Filter the records for "none" and keep each line that has it.

[Collected data]
════════════════════
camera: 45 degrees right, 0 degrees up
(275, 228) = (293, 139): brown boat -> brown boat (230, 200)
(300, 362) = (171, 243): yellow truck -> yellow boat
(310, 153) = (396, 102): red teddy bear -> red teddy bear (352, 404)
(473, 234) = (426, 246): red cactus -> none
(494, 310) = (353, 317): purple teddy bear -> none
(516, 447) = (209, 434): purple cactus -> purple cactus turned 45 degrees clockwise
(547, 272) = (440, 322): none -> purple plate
════════════════════
[RESULT OF THIS TASK]
(473, 234) = (426, 246): red cactus -> none
(494, 310) = (353, 317): purple teddy bear -> none
(547, 272) = (440, 322): none -> purple plate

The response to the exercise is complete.